Work required
Copy the data exactly, keeping every line intact.
====== Dataset records
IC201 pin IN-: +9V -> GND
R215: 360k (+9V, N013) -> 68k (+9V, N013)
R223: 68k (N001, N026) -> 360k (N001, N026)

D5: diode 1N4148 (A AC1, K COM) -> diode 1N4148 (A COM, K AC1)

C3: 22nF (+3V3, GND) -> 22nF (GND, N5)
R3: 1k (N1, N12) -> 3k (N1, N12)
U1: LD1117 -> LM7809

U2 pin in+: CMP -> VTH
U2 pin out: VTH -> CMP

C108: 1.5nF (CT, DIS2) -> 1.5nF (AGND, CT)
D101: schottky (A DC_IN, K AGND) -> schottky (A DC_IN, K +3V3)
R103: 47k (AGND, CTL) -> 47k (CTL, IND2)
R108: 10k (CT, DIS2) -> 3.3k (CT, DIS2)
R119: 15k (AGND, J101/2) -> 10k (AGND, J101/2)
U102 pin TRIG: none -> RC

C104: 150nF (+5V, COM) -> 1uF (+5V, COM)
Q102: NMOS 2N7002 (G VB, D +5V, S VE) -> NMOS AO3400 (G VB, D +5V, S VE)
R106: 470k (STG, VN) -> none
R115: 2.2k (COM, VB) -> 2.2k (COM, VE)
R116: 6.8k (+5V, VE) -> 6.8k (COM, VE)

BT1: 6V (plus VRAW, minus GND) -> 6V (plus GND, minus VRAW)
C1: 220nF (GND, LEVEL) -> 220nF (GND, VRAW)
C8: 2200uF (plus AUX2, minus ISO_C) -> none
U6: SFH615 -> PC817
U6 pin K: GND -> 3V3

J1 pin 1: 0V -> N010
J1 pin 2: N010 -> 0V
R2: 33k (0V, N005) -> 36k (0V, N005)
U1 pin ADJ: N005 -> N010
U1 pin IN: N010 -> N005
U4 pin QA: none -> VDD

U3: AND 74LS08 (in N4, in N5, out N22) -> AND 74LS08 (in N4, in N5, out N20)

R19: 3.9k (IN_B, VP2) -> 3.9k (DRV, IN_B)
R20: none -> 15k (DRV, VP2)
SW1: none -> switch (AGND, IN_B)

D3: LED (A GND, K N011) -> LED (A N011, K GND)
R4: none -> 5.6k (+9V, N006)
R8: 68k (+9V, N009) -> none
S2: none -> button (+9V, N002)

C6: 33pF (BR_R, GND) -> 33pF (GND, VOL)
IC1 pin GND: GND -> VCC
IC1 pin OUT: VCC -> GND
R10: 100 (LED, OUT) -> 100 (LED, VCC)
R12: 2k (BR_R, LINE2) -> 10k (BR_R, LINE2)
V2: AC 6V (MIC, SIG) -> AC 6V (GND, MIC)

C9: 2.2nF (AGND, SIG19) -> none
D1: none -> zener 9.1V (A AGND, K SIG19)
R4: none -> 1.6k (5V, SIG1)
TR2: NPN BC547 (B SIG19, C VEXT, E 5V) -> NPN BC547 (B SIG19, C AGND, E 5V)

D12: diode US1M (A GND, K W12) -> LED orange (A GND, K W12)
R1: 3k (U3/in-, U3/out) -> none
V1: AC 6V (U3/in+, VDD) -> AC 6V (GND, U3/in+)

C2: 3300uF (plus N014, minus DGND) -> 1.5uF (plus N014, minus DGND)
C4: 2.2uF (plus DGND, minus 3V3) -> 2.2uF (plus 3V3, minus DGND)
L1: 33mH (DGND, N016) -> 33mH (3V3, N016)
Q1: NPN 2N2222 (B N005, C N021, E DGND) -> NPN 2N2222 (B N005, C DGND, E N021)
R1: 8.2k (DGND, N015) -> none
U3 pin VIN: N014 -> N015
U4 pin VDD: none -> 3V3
============
Output
IC201 pin IN-: +9V -> GND
R215: 360k (+9V, N013) -> 68k (+9V, N013)
R223: 68k (N001, N026) -> 360k (N001, N026)

D5: diode 1N4148 (A AC1, K COM) -> diode 1N4148 (A COM, K AC1)

C3: 22nF (+3V3, GND) -> 22nF (GND, N5)
R3: 1k (N1, N12) -> 3k (N1, N12)
U1: LD1117 -> LM7809

U2 pin in+: CMP -> VTH
U2 pin out: VTH -> CMP

C108: 1.5nF (CT, DIS2) -> 1.5nF (AGND, CT)
D101: schottky (A DC_IN, K AGND) -> schottky (A DC_IN, K +3V3)
R103: 47k (AGND, CTL) -> 47k (CTL, IND2)
R108: 10k (CT, DIS2) -> 3.3k (CT, DIS2)
R119: 15k (AGND, J101/2) -> 10k (AGND, J101/2)
U102 pin TRIG: none -> RC

C104: 150nF (+5V, COM) -> 1uF (+5V, COM)
Q102: NMOS 2N7002 (G VB, D +5V, S VE) -> NMOS AO3400 (G VB, D +5V, S VE)
R106: 470k (STG, VN) -> none
R115: 2.2k (COM, VB) -> 2.2k (COM, VE)
R116: 6.8k (+5V, VE) -> 6.8k (COM, VE)

BT1: 6V (plus VRAW, minus GND) -> 6V (plus GND, minus VRAW)
C1: 220nF (GND, LEVEL) -> 220nF (GND, VRAW)
C8: 2200uF (plus AUX2, minus ISO_C) -> none
U6: SFH615 -> PC817
U6 pin K: GND -> 3V3

J1 pin 1: 0V -> N010
J1 pin 2: N010 -> 0V
R2: 33k (0V, N005) -> 36k (0V, N005)
U1 pin ADJ: N005 -> N010
U1 pin IN: N010 -> N005
U4 pin QA: none -> VDD

U3: AND 74LS08 (in N4, in N5, out N22) -> AND 74LS08 (in N4, in N5, out N20)

R19: 3.9k (IN_B, VP2) -> 3.9k (DRV, IN_B)
R20: none -> 15k (DRV, VP2)
SW1: none -> switch (AGND, IN_B)

D3: LED (A GND, K N011) -> LED (A N011, K GND)
R4: none -> 5.6k (+9V, N006)
R8: 68k (+9V, N009) -> none
S2: none -> button (+9V, N002)

C6: 33pF (BR_R, GND) -> 33pF (GND, VOL)
IC1 pin GND: GND -> VCC
IC1 pin OUT: VCC -> GND
R10: 100 (LED, OUT) -> 100 (LED, VCC)
R12: 2k (BR_R, LINE2) -> 10k (BR_R, LINE2)
V2: AC 6V (MIC, SIG) -> AC 6V (GND, MIC)

C9: 2.2nF (AGND, SIG19) -> none
D1: none -> zener 9.1V (A AGND, K SIG19)
R4: none -> 1.6k (5V, SIG1)
TR2: NPN BC547 (B SIG19, C VEXT, E 5V) -> NPN BC547 (B SIG19, C AGND, E 5V)

D12: diode US1M (A GND, K W12) -> LED orange (A GND, K W12)
R1: 3k (U3/in-, U3/out) -> none
V1: AC 6V (U3/in+, VDD) -> AC 6V (GND, U3/in+)

C2: 3300uF (plus N014, minus DGND) -> 1.5uF (plus N014, minus DGND)
C4: 2.2uF (plus DGND, minus 3V3) -> 2.2uF (plus 3V3, minus DGND)
L1: 33mH (DGND, N016) -> 33mH (3V3, N016)
Q1: NPN 2N2222 (B N005, C N021, E DGND) -> NPN 2N2222 (B N005, C DGND, E N021)
R1: 8.2k (DGND, N015) -> none
U3 pin VIN: N014 -> N015
U4 pin VDD: none -> 3V3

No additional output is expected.